%%

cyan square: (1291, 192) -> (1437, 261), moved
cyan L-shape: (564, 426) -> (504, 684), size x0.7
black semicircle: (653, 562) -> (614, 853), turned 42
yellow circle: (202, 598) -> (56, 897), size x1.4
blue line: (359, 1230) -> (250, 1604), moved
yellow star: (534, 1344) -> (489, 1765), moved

%%
%%

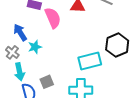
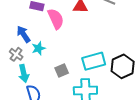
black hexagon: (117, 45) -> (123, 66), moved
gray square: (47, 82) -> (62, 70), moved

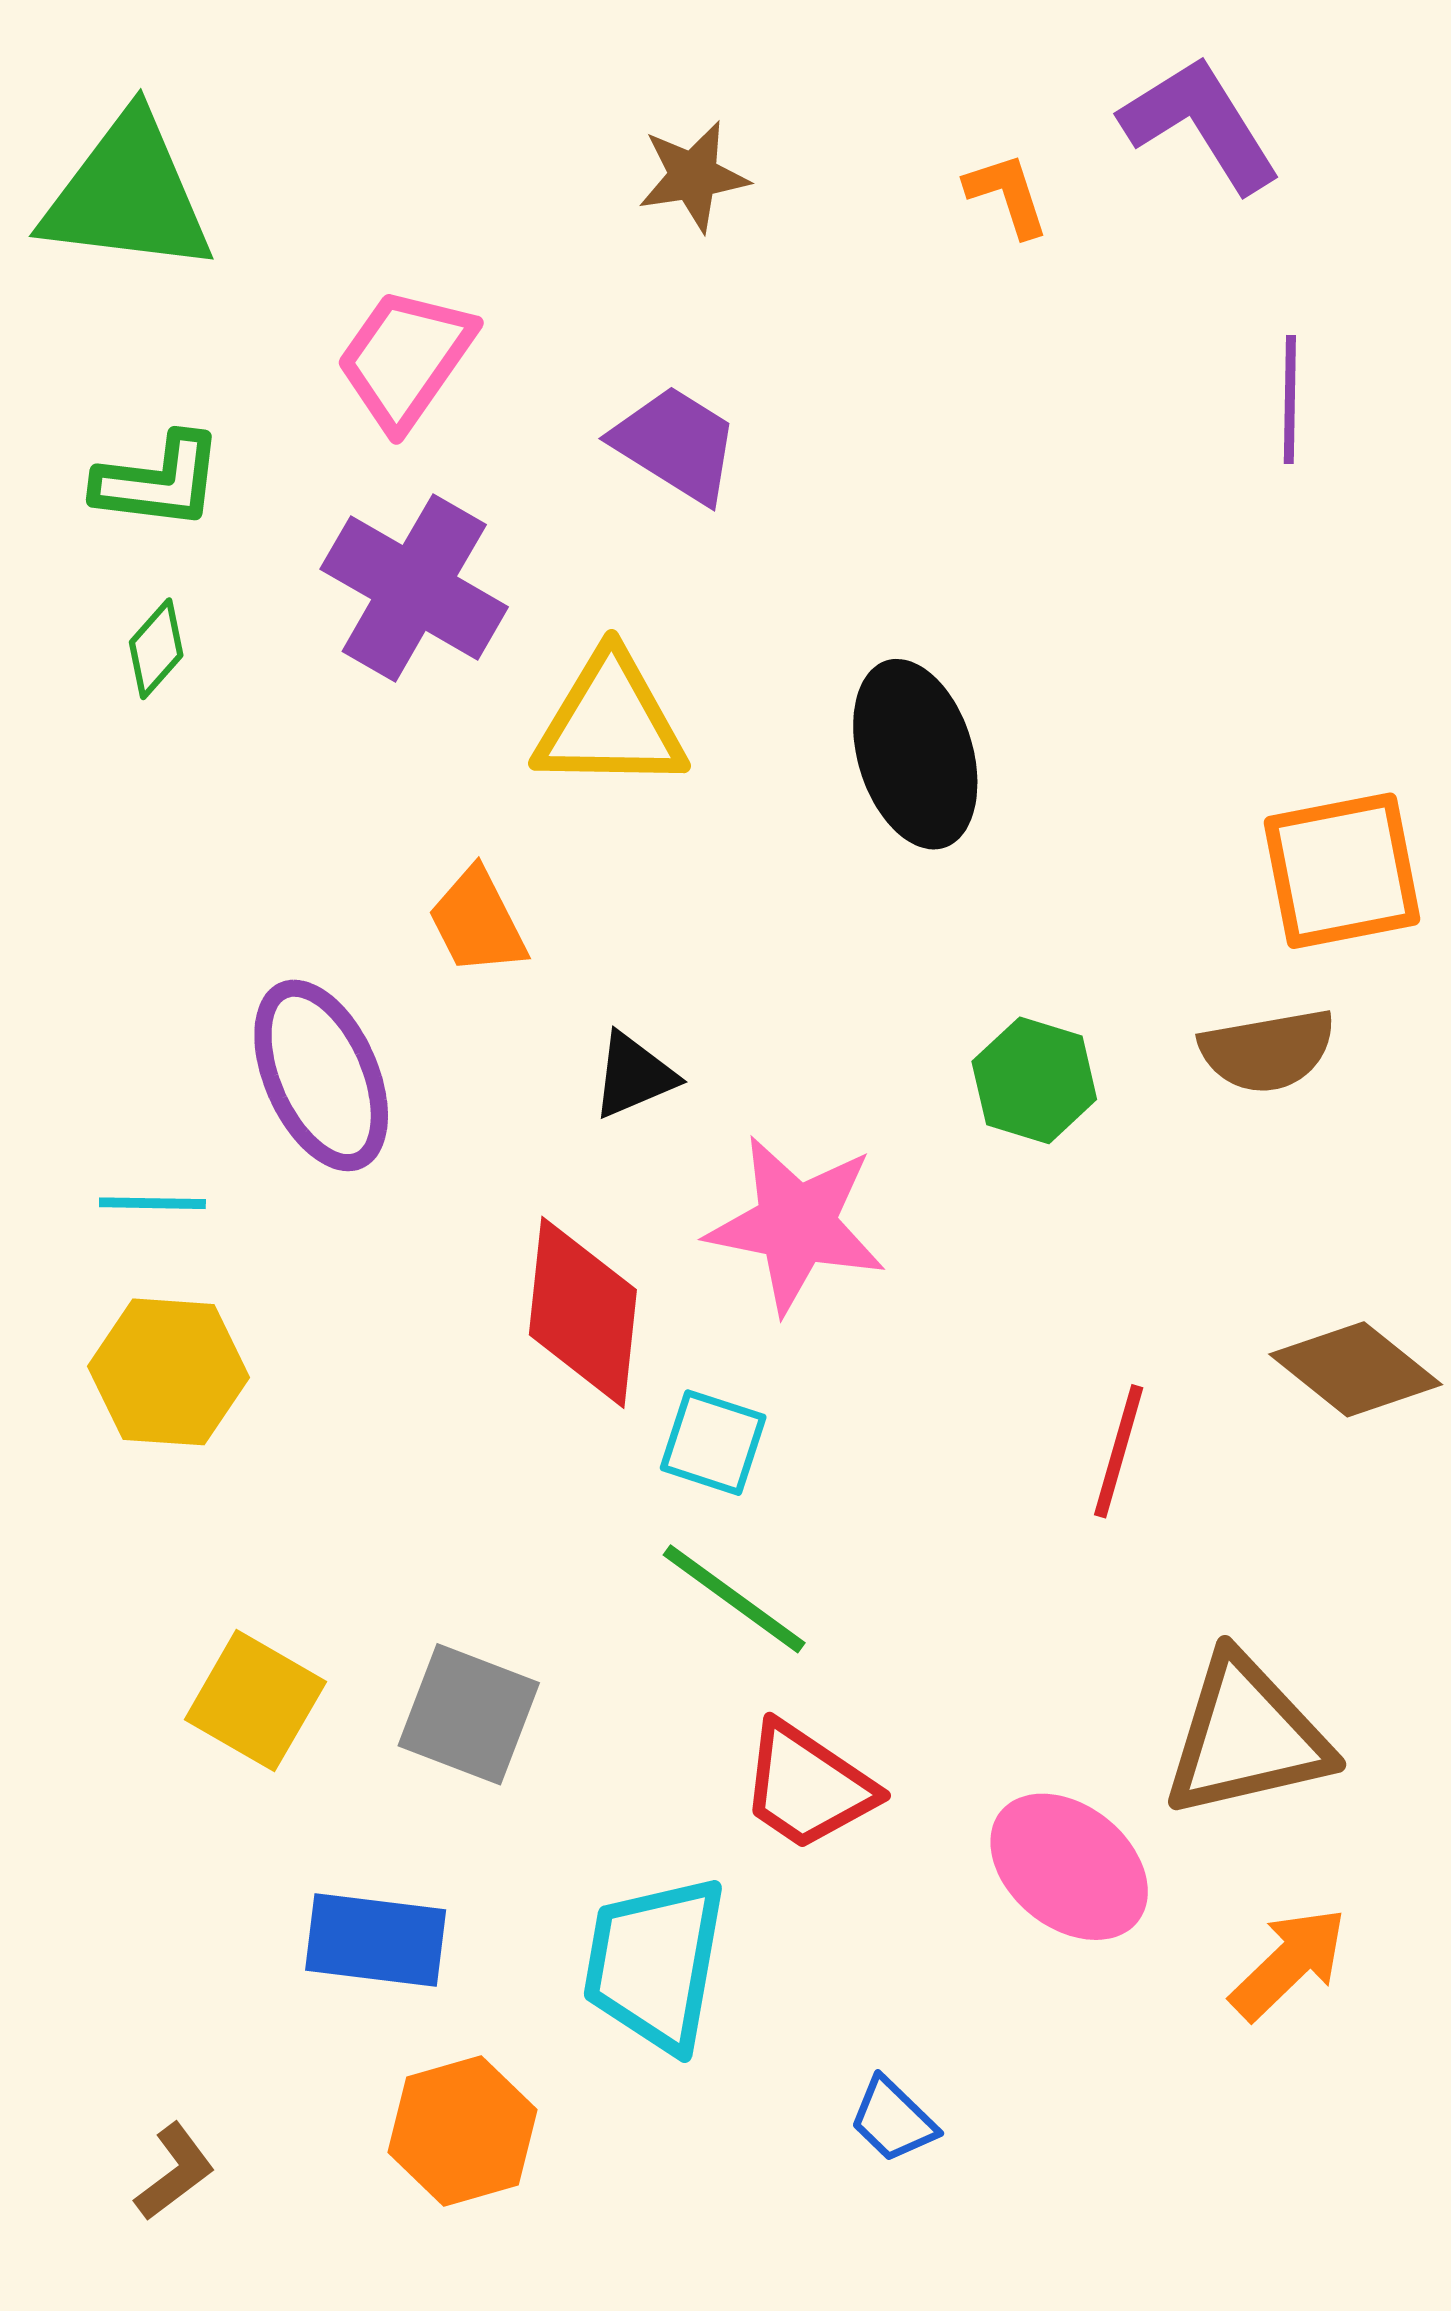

%%

Your instructions: Look back at the entries above. Retype the line with "cyan square: (1291, 192)", the line with "yellow star: (534, 1344)", and all lines in between.

Exercise answer:
cyan square: (1291, 192) -> (1437, 261), moved
cyan L-shape: (564, 426) -> (504, 684), size x0.7
black semicircle: (653, 562) -> (614, 853), turned 42
yellow circle: (202, 598) -> (56, 897), size x1.4
blue line: (359, 1230) -> (250, 1604), moved
yellow star: (534, 1344) -> (489, 1765), moved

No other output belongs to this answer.